■ Task requirements: Word for word, reproduce all entries below, leaving every picture out.
/---
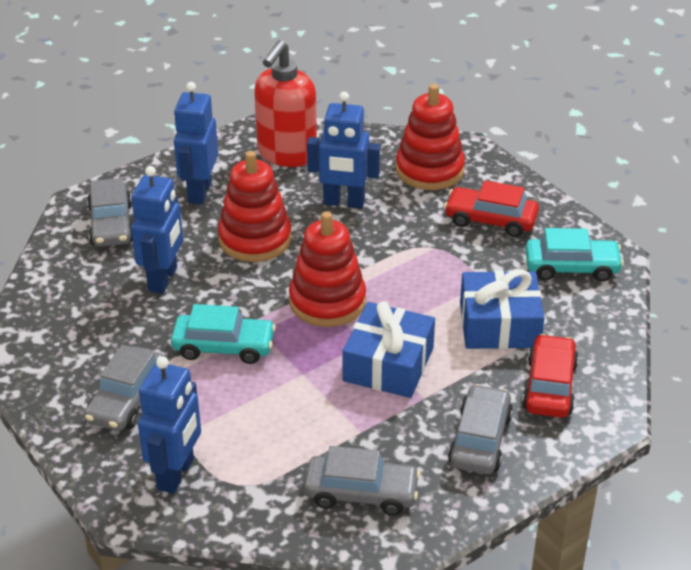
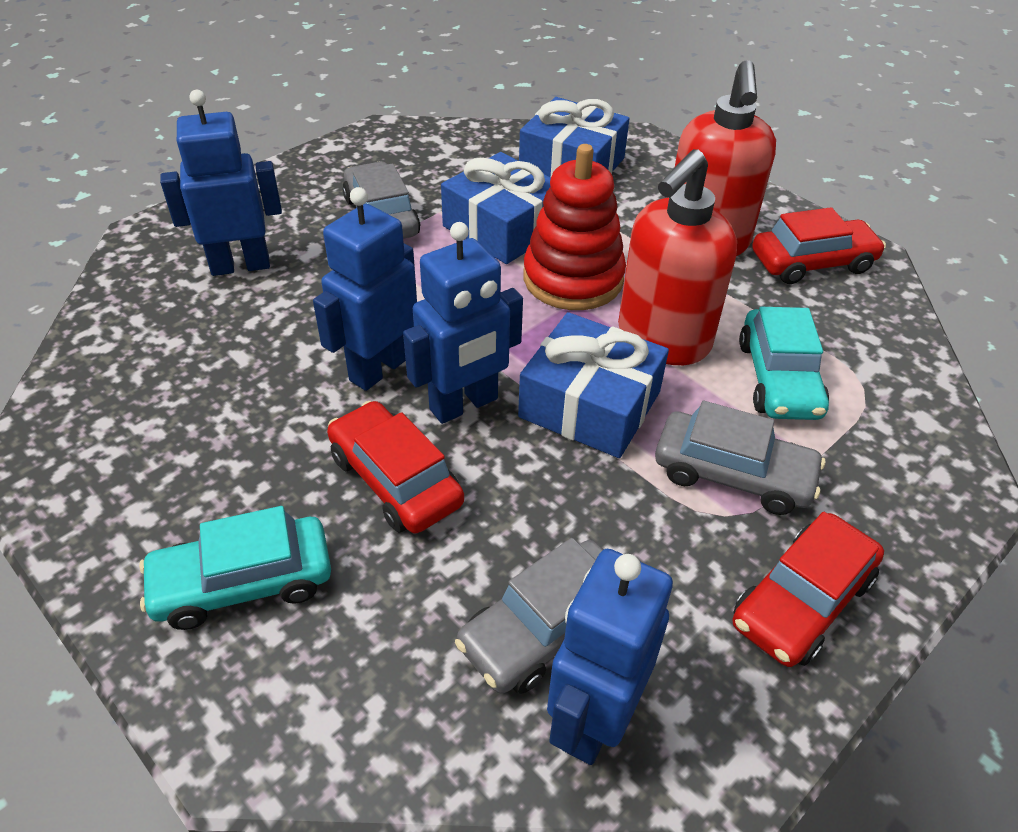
blue gift: 2 -> 3
grey car: 4 -> 3
red car: 2 -> 3
red soap dispenser: 1 -> 2
red stacking toy: 3 -> 1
\---
■ Output for this exercise:
blue gift: 2 -> 3
grey car: 4 -> 3
red car: 2 -> 3
red soap dispenser: 1 -> 2
red stacking toy: 3 -> 1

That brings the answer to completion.